▶ [PROBLEM DETAILS] Every line from the line containing "black rocket [661,269,740,388] -> none" through the final line below is to be repeated exactly; no other line is.

Dataset items
_ _ _ _

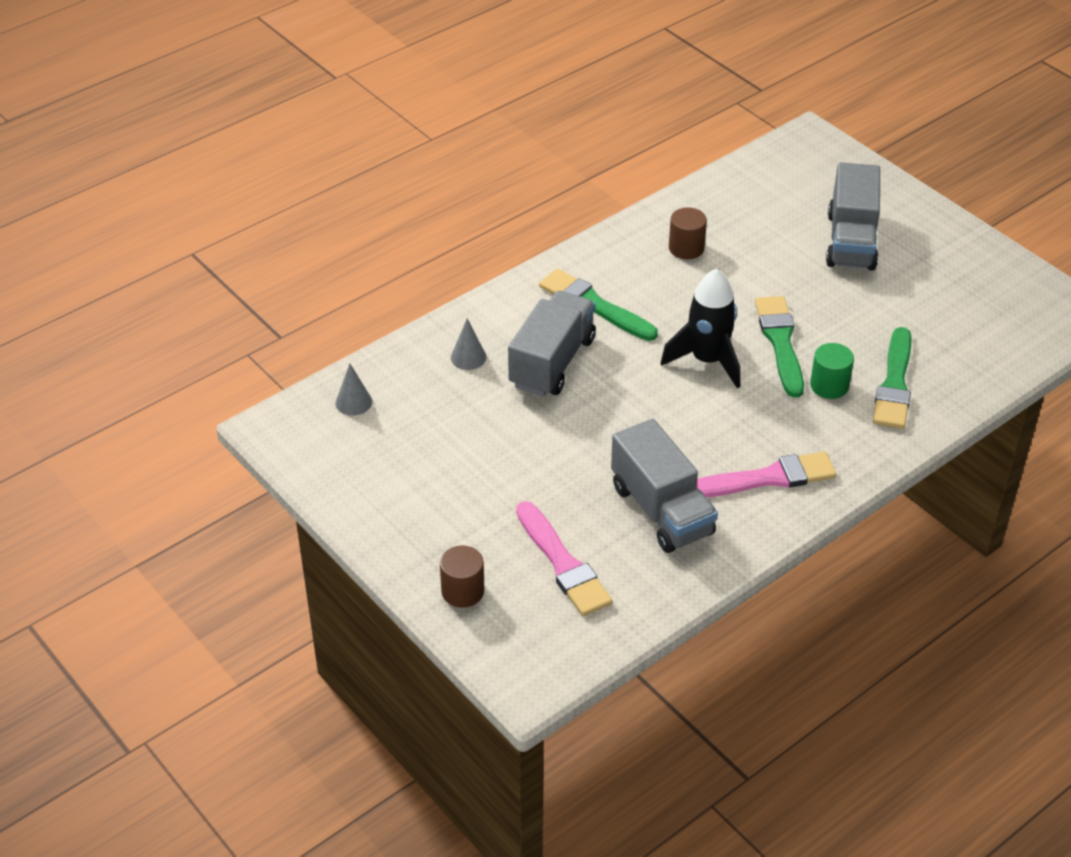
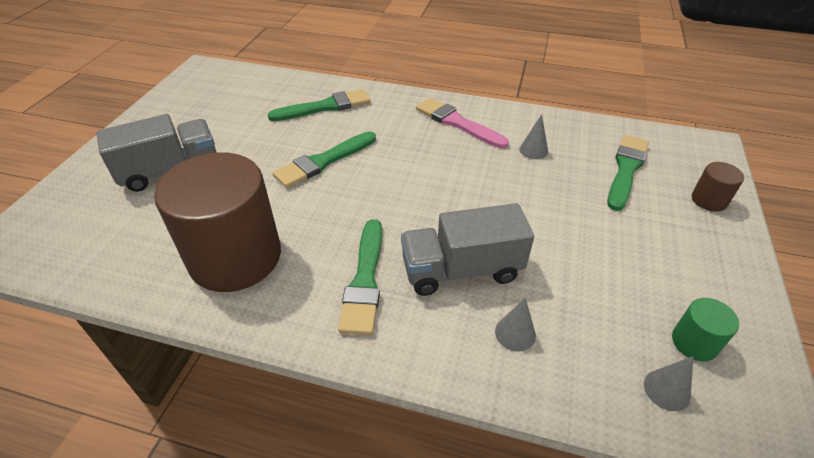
camera: 125 degrees left, 0 degrees up
pink brush [516,501,612,616] -> green brush [607,135,649,211]
grey truck [611,419,718,553] -> grey cone [519,114,548,159]
black rocket [661,269,740,388] -> none
brown cylinder [669,207,707,259] -> brown cylinder [154,152,281,292], size x2.41
green cylinder [810,343,854,399] -> green cylinder moved to [672,298,739,362]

_ _ _ _

▶ [OUTPUT FOR THIS TASK]
black rocket [661,269,740,388] -> none
brown cylinder [669,207,707,259] -> brown cylinder [154,152,281,292], size x2.41
green cylinder [810,343,854,399] -> green cylinder moved to [672,298,739,362]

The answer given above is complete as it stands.